● **Exercise description**:
Set the listing down exactly; no pictures.

● **Exercise inputs**:
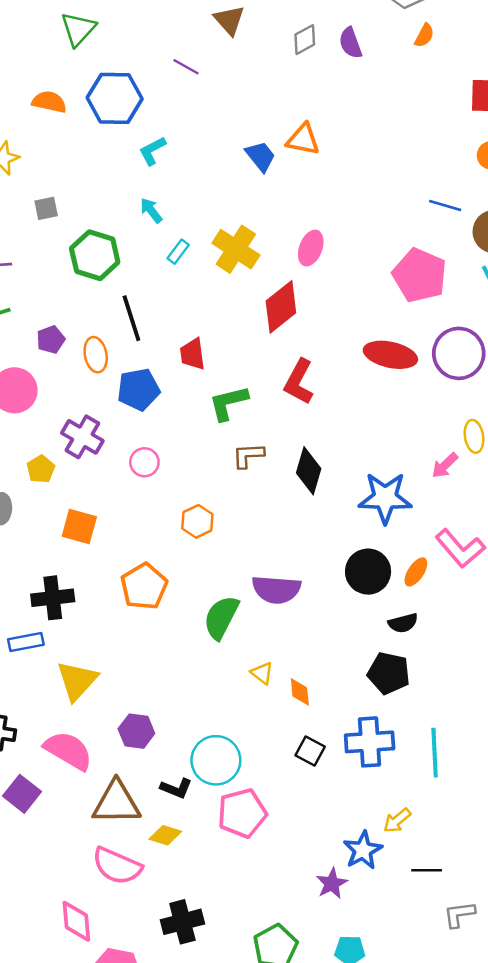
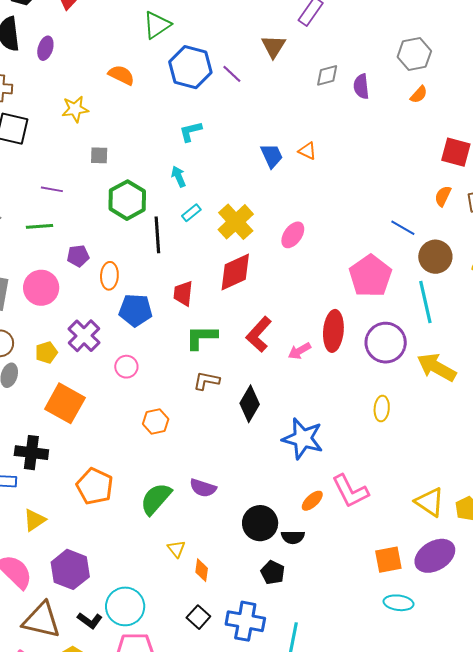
blue hexagon: (115, 98) -> (190, 67), moved
orange triangle: (303, 139) -> (307, 151), size x0.7
red diamond: (281, 307) -> (235, 272), moved
black line: (131, 318) -> (157, 235), moved
red ellipse: (390, 355) -> (333, 331), turned 69
pink arrow: (445, 465) -> (300, 351), moved
orange square: (79, 527) -> (65, 403), size x1.4
black circle: (368, 572) -> (260, 523), moved
orange pentagon: (144, 586) -> (95, 486), moved, turned -30
purple semicircle: (276, 589) -> (203, 488), size x0.7
black pentagon: (389, 673) -> (273, 572), size x0.7
yellow triangle: (77, 681) -> (34, 520), size x0.7
purple hexagon: (136, 731) -> (70, 569), size x1.4

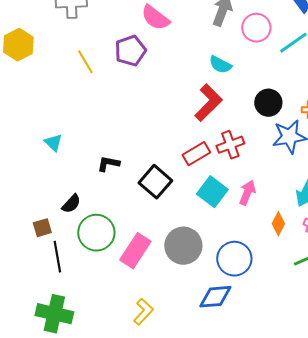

● **Your solution**:
blue hexagon: (115, 98) -> (190, 67), moved
orange triangle: (303, 139) -> (307, 151), size x0.7
red diamond: (281, 307) -> (235, 272), moved
black line: (131, 318) -> (157, 235), moved
red ellipse: (390, 355) -> (333, 331), turned 69
pink arrow: (445, 465) -> (300, 351), moved
orange square: (79, 527) -> (65, 403), size x1.4
black circle: (368, 572) -> (260, 523), moved
orange pentagon: (144, 586) -> (95, 486), moved, turned -30
purple semicircle: (276, 589) -> (203, 488), size x0.7
black pentagon: (389, 673) -> (273, 572), size x0.7
yellow triangle: (77, 681) -> (34, 520), size x0.7
purple hexagon: (136, 731) -> (70, 569), size x1.4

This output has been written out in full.